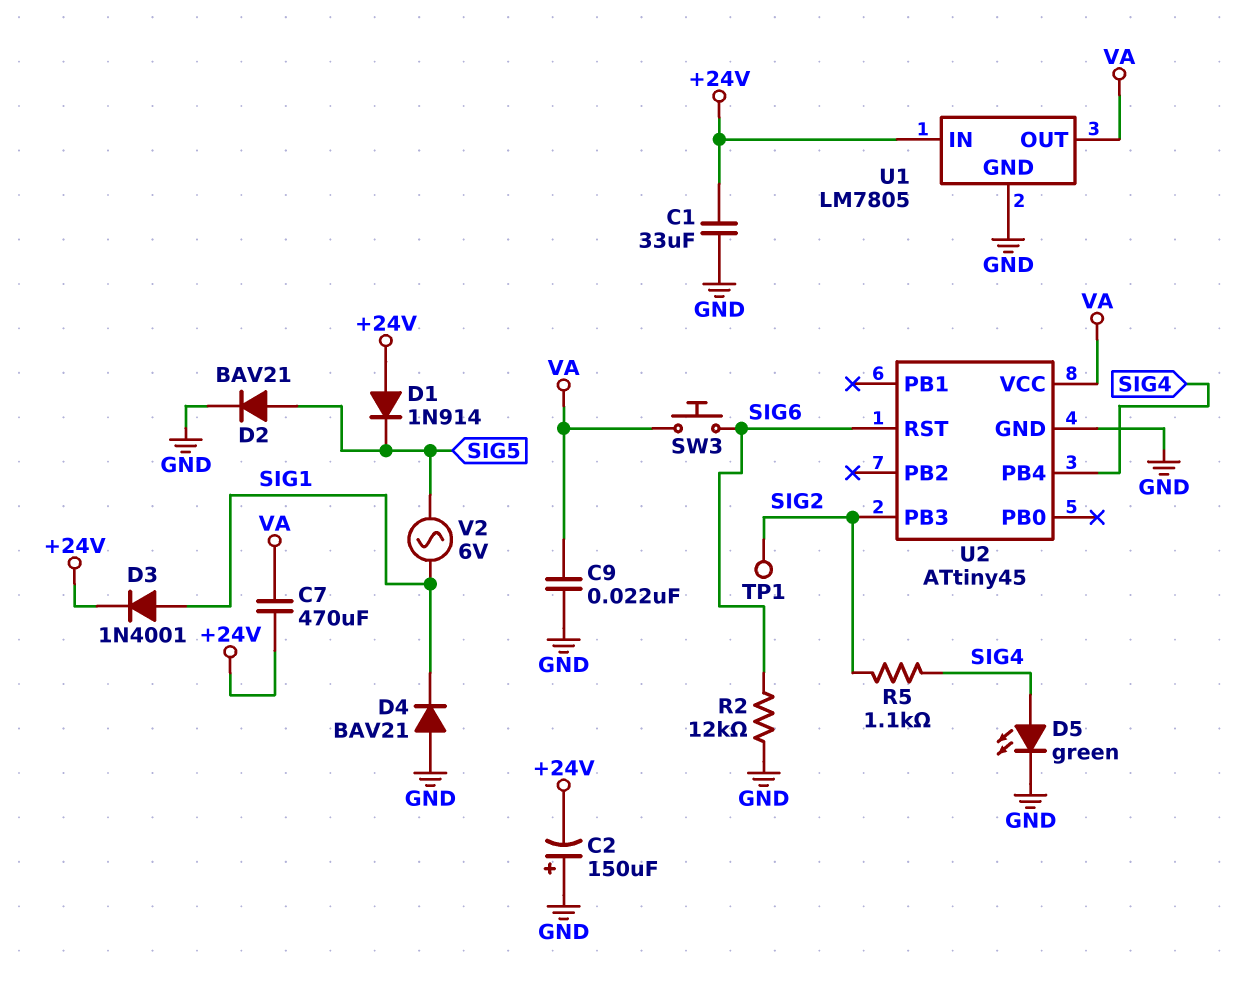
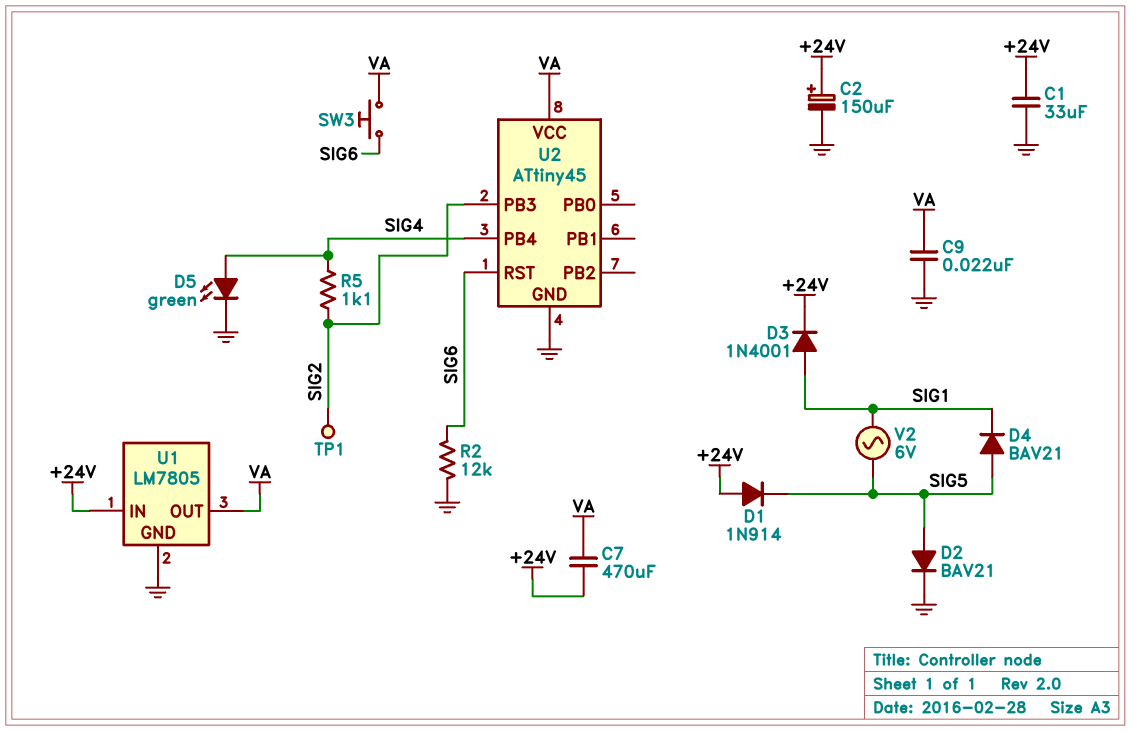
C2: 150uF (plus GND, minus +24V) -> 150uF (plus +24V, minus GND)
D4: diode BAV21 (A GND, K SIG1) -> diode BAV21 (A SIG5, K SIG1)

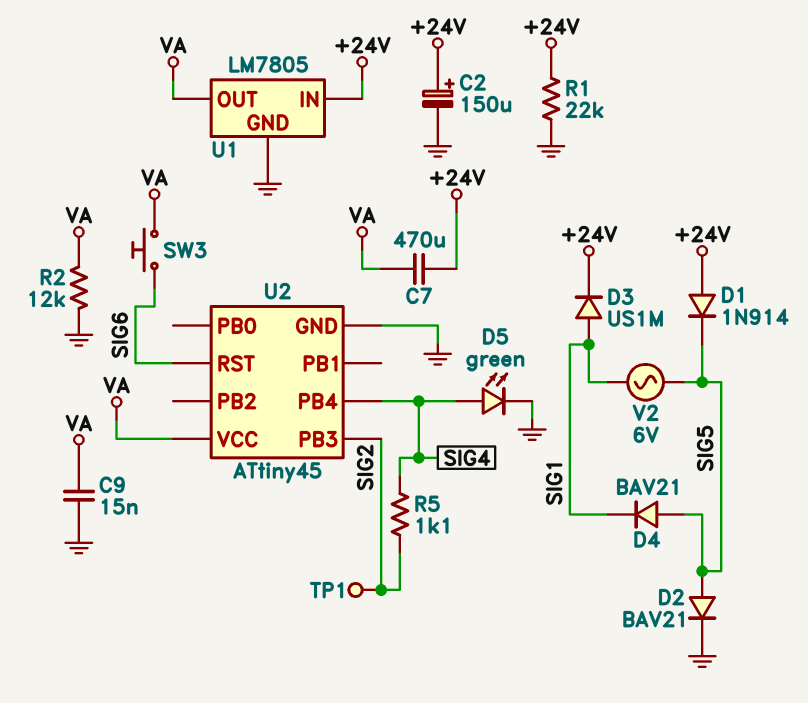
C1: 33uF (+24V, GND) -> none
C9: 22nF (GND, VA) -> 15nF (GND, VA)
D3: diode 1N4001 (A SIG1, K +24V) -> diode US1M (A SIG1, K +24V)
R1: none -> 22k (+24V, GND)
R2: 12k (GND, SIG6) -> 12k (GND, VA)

————————

* **Assignment**: Return an exact transcription of the material, with its pictures left out.

* **Task response**:
C2: 150uF (plus GND, minus +24V) -> 150uF (plus +24V, minus GND)
D4: diode BAV21 (A GND, K SIG1) -> diode BAV21 (A SIG5, K SIG1)

C1: 33uF (+24V, GND) -> none
C9: 22nF (GND, VA) -> 15nF (GND, VA)
D3: diode 1N4001 (A SIG1, K +24V) -> diode US1M (A SIG1, K +24V)
R1: none -> 22k (+24V, GND)
R2: 12k (GND, SIG6) -> 12k (GND, VA)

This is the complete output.